LISTED RECORDS section start

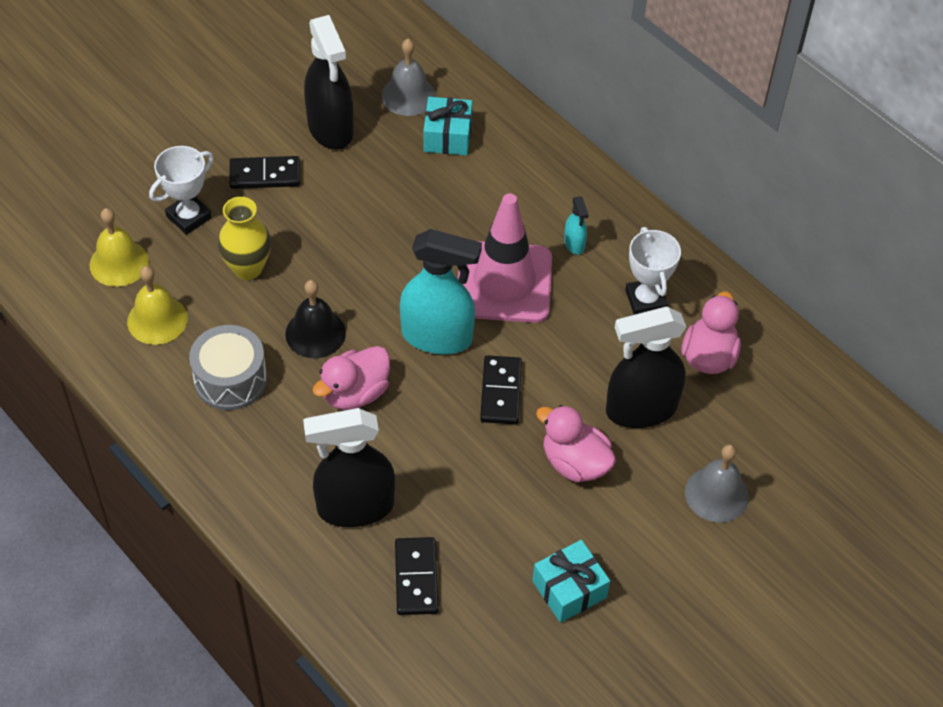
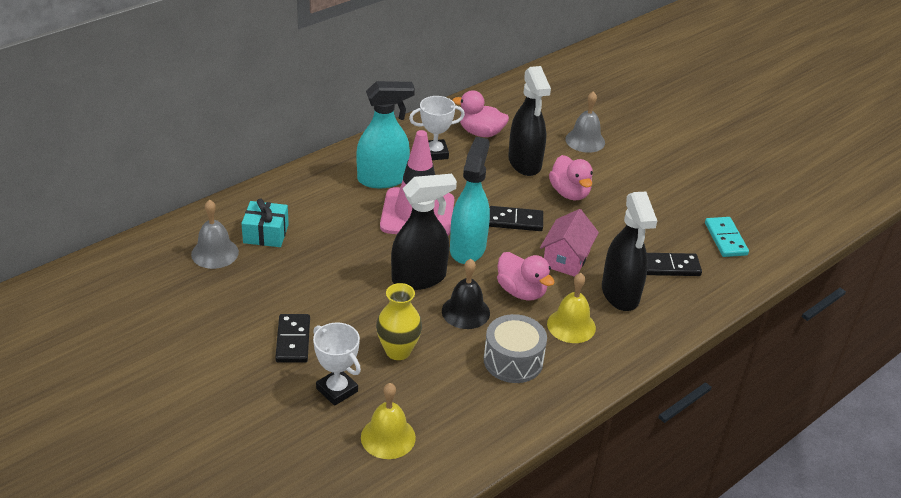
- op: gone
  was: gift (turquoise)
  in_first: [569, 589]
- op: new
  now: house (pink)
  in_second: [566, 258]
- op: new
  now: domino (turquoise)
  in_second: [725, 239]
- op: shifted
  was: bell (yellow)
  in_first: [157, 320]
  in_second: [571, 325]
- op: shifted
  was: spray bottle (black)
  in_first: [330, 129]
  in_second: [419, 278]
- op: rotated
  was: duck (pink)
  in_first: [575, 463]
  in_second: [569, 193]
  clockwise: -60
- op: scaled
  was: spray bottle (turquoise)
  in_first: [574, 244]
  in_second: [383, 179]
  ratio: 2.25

LISTED RECORDS section end

### [WHAT THIS TASK INVOLVES]
All records above must be output exactly as they stand, excluding pictures.

### [YOUR SOLUTION]
- op: gone
  was: gift (turquoise)
  in_first: [569, 589]
- op: new
  now: house (pink)
  in_second: [566, 258]
- op: new
  now: domino (turquoise)
  in_second: [725, 239]
- op: shifted
  was: bell (yellow)
  in_first: [157, 320]
  in_second: [571, 325]
- op: shifted
  was: spray bottle (black)
  in_first: [330, 129]
  in_second: [419, 278]
- op: rotated
  was: duck (pink)
  in_first: [575, 463]
  in_second: [569, 193]
  clockwise: -60
- op: scaled
  was: spray bottle (turquoise)
  in_first: [574, 244]
  in_second: [383, 179]
  ratio: 2.25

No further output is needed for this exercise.